▶ Work to be completed:
Look through the records and report how many lines include the word "from", with no other words.

====== Records shown

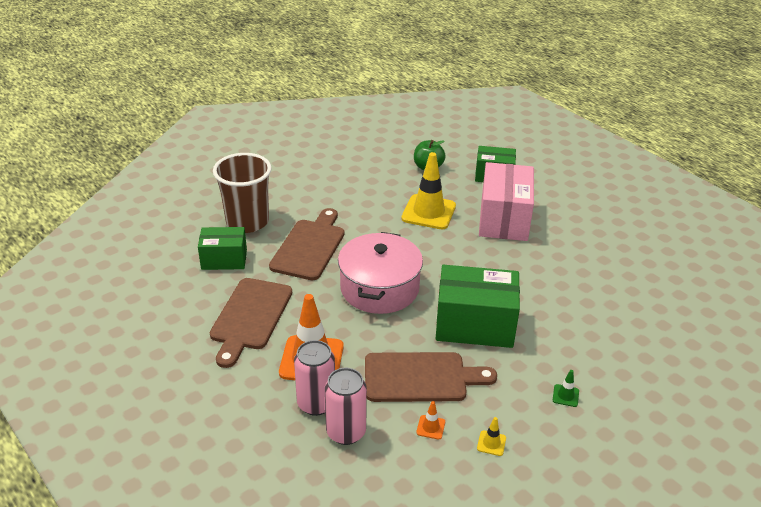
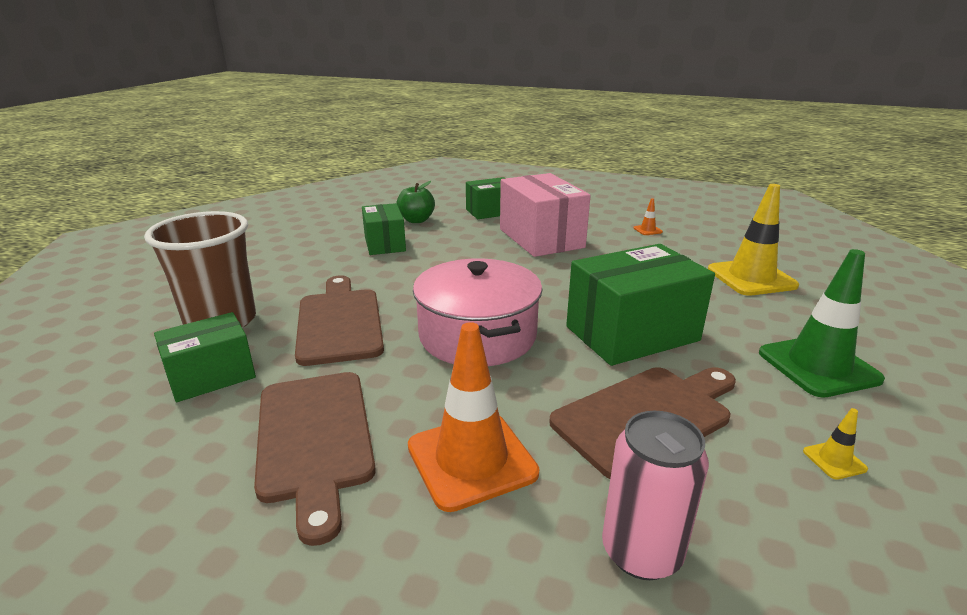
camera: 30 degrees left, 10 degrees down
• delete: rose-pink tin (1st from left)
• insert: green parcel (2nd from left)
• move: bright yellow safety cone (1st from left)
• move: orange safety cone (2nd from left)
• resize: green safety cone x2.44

============

▶ Exercise result:
4